> [What the task requires]: What you return must be the full data, repeated verbatim, with no pictures in it.

> [Dataset extract]:

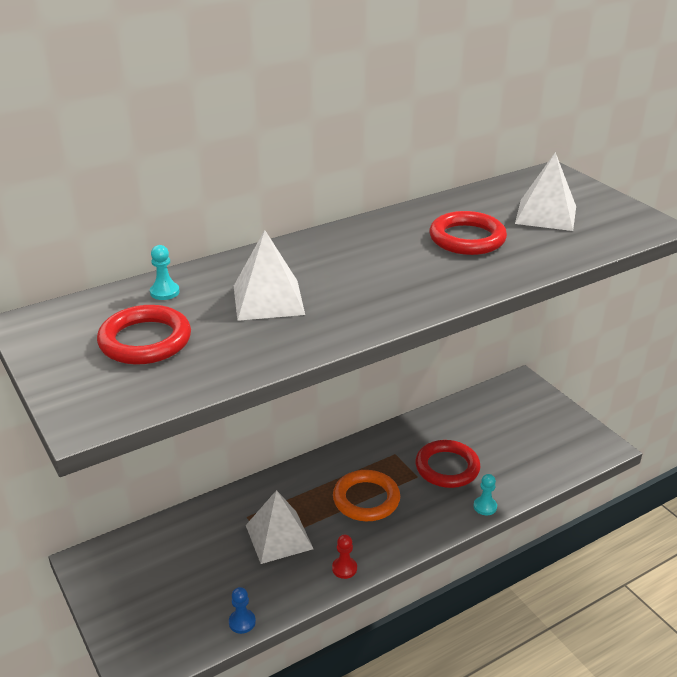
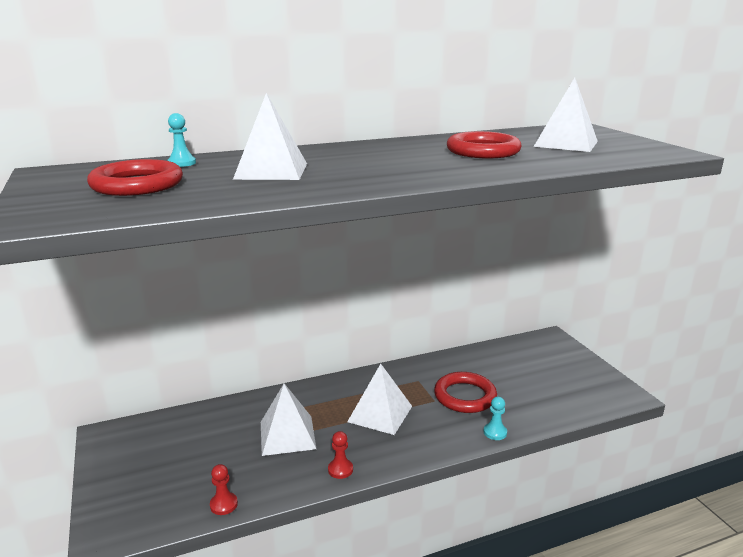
camera: 10 degrees right, 10 degrees down
(242, 622) = (223, 504): blue pawn -> red pawn
(366, 499) = (380, 413): orange ring -> white pyramid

> [Exercise result]:
camera: 10 degrees right, 10 degrees down
(242, 622) = (223, 504): blue pawn -> red pawn
(366, 499) = (380, 413): orange ring -> white pyramid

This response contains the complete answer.